▶ WHAT IS REQUIRED: Lines from the start of the data through the line containing "bączek (biały) <575, 284, 609, 326>" must be given again exactly. Leave the others out.

------------------------------------------------

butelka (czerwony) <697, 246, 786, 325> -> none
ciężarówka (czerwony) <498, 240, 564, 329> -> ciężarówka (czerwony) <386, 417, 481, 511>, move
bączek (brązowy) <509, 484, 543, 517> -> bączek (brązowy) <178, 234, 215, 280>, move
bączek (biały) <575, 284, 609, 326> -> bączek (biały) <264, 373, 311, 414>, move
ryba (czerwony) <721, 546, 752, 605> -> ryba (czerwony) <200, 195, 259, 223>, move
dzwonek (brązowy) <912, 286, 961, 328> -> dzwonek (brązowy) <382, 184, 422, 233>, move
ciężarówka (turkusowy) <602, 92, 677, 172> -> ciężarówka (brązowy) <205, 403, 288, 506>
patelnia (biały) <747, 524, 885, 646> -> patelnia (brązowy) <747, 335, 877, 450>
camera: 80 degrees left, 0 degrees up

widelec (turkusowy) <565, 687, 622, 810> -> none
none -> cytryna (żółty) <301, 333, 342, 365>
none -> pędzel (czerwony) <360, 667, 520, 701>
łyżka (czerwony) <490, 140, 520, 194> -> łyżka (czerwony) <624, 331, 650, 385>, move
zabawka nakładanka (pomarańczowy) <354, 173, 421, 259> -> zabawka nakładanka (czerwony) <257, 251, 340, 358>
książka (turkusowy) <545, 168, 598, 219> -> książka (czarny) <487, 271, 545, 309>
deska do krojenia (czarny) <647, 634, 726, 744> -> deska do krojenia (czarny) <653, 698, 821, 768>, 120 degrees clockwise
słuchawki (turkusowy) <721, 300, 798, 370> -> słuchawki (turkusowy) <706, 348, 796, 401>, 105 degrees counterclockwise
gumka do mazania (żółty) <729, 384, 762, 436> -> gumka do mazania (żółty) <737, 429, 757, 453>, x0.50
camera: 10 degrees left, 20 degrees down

------------------------------------------------

▶ RESPONSE:
butelka (czerwony) <697, 246, 786, 325> -> none
ciężarówka (czerwony) <498, 240, 564, 329> -> ciężarówka (czerwony) <386, 417, 481, 511>, move
bączek (brązowy) <509, 484, 543, 517> -> bączek (brązowy) <178, 234, 215, 280>, move
bączek (biały) <575, 284, 609, 326> -> bączek (biały) <264, 373, 311, 414>, move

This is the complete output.